Given records:

--- BEGIN ---

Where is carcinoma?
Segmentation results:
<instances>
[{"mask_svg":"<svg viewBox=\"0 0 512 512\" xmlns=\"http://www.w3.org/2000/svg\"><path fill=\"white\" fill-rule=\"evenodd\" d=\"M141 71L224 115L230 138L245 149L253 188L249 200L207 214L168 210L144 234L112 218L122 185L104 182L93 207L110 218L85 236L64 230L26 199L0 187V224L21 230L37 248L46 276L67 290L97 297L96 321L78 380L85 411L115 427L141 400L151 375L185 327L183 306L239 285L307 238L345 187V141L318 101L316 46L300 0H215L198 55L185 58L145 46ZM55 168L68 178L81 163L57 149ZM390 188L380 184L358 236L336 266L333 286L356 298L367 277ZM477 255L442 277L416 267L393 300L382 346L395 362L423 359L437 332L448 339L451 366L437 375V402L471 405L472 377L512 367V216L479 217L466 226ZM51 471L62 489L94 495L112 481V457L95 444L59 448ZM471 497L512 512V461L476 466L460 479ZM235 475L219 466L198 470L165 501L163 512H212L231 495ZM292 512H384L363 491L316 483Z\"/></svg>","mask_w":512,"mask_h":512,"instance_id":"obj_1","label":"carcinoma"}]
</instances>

--- END ---

Job: Generate an exact reproduction of all entries.

Task result:
Where is carcinoma?
Segmentation results:
<instances>
[{"mask_svg":"<svg viewBox=\"0 0 512 512\" xmlns=\"http://www.w3.org/2000/svg\"><path fill=\"white\" fill-rule=\"evenodd\" d=\"M141 71L224 115L230 138L245 149L253 188L249 200L207 214L168 210L144 234L112 218L122 185L104 182L93 207L110 218L85 236L64 230L26 199L0 187V224L21 230L37 248L46 276L67 290L97 297L96 321L78 380L85 411L115 427L141 400L151 375L185 327L183 306L239 285L307 238L345 187V141L318 101L316 46L300 0H215L198 55L185 58L145 46ZM55 168L68 178L81 163L57 149ZM390 188L380 184L358 236L336 266L333 286L356 298L367 277ZM477 255L442 277L416 267L393 300L382 346L395 362L423 359L437 332L448 339L451 366L437 375V402L471 405L472 377L512 367V216L479 217L466 226ZM51 471L62 489L94 495L112 481V457L95 444L59 448ZM471 497L512 512V461L476 466L460 479ZM235 475L219 466L198 470L165 501L163 512H212L231 495ZM292 512H384L363 491L316 483Z\"/></svg>","mask_w":512,"mask_h":512,"instance_id":"obj_1","label":"carcinoma"}]
</instances>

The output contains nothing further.